[Saved data entries]

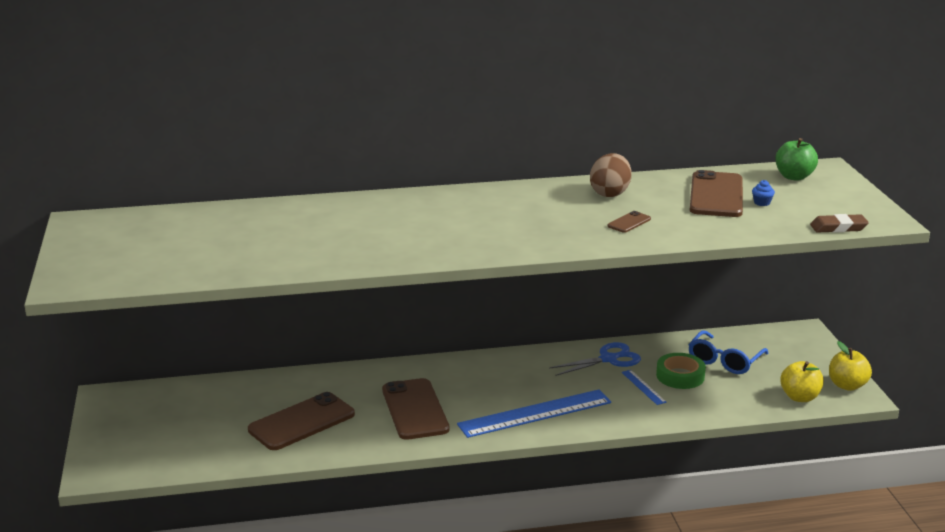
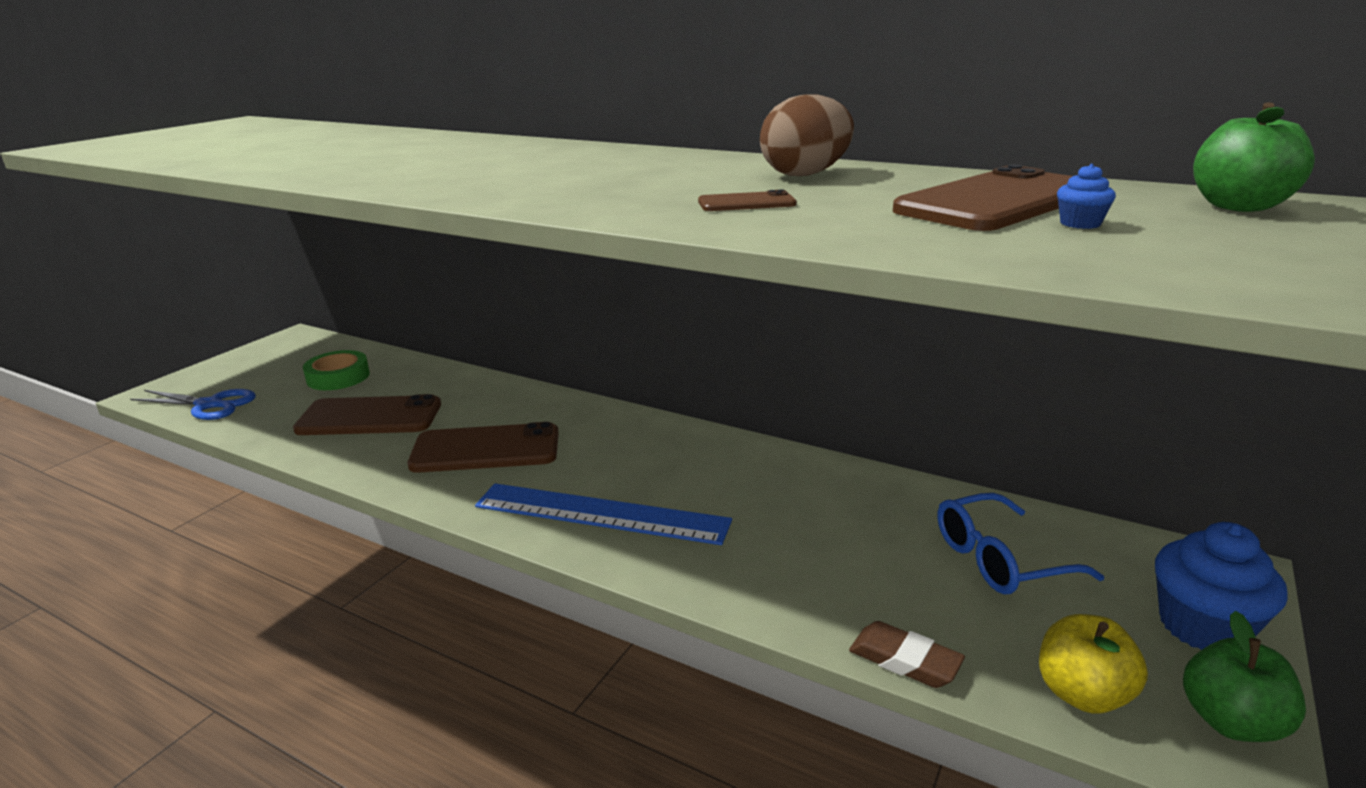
camera: 40 degrees right, 0 degrees up
(415, 409) = (486, 449): brown phone -> brown phone turned 60 degrees clockwise
(608, 359) = (811, 483): blue scissors -> blue scissors (209, 405)
(643, 387) = (804, 543): blue ruler -> none
(680, 376) = (888, 551): green tape -> green tape (338, 377)
(813, 357) = (1202, 626): none -> blue cupcake
(838, 227) = (1221, 289): brown eraser -> brown eraser (904, 660)
(847, 385) = (1231, 722): yellow apple -> green apple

• **TASK DIRECTIONS**: Every record must be transcribed faithfully, with no picture carried over.

• **RESULT BELOW**:
camera: 40 degrees right, 0 degrees up
(415, 409) = (486, 449): brown phone -> brown phone turned 60 degrees clockwise
(608, 359) = (811, 483): blue scissors -> blue scissors (209, 405)
(643, 387) = (804, 543): blue ruler -> none
(680, 376) = (888, 551): green tape -> green tape (338, 377)
(813, 357) = (1202, 626): none -> blue cupcake
(838, 227) = (1221, 289): brown eraser -> brown eraser (904, 660)
(847, 385) = (1231, 722): yellow apple -> green apple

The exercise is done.